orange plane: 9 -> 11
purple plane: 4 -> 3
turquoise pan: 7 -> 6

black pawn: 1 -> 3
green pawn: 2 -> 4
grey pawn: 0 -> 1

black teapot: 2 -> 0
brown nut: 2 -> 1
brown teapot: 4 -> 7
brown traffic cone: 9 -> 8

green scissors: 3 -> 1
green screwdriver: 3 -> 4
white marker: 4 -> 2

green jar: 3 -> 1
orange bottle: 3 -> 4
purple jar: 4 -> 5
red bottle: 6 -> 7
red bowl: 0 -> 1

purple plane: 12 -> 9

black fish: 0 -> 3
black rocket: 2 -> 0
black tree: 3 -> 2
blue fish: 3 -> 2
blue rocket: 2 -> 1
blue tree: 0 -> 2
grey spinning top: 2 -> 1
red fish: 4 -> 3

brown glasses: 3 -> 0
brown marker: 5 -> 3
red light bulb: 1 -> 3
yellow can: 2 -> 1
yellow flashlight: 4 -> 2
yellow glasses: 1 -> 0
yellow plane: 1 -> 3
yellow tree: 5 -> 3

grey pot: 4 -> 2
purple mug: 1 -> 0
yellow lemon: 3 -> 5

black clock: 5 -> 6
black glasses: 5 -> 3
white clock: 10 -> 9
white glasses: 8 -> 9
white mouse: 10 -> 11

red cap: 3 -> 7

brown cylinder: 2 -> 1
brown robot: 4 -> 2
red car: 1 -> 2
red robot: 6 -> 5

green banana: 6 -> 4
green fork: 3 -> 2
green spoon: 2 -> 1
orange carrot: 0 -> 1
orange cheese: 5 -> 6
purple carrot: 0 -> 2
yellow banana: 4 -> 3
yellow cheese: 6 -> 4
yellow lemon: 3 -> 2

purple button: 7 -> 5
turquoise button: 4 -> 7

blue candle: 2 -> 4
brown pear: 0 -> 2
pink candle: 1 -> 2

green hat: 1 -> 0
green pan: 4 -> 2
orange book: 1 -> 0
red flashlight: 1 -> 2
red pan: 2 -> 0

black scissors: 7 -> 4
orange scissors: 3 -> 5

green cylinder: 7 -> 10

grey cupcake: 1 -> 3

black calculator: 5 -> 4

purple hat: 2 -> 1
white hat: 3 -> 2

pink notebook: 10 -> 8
********************
### YOUR OBJECTIVE:
Copy nothing except the lines from the one with "red fish: 4 -> 3" through the end of the records; keep each exactly as it appears, first and last included.

### REPLY TO THE EXERCISE:
red fish: 4 -> 3

brown glasses: 3 -> 0
brown marker: 5 -> 3
red light bulb: 1 -> 3
yellow can: 2 -> 1
yellow flashlight: 4 -> 2
yellow glasses: 1 -> 0
yellow plane: 1 -> 3
yellow tree: 5 -> 3

grey pot: 4 -> 2
purple mug: 1 -> 0
yellow lemon: 3 -> 5

black clock: 5 -> 6
black glasses: 5 -> 3
white clock: 10 -> 9
white glasses: 8 -> 9
white mouse: 10 -> 11

red cap: 3 -> 7

brown cylinder: 2 -> 1
brown robot: 4 -> 2
red car: 1 -> 2
red robot: 6 -> 5

green banana: 6 -> 4
green fork: 3 -> 2
green spoon: 2 -> 1
orange carrot: 0 -> 1
orange cheese: 5 -> 6
purple carrot: 0 -> 2
yellow banana: 4 -> 3
yellow cheese: 6 -> 4
yellow lemon: 3 -> 2

purple button: 7 -> 5
turquoise button: 4 -> 7

blue candle: 2 -> 4
brown pear: 0 -> 2
pink candle: 1 -> 2

green hat: 1 -> 0
green pan: 4 -> 2
orange book: 1 -> 0
red flashlight: 1 -> 2
red pan: 2 -> 0

black scissors: 7 -> 4
orange scissors: 3 -> 5

green cylinder: 7 -> 10

grey cupcake: 1 -> 3

black calculator: 5 -> 4

purple hat: 2 -> 1
white hat: 3 -> 2

pink notebook: 10 -> 8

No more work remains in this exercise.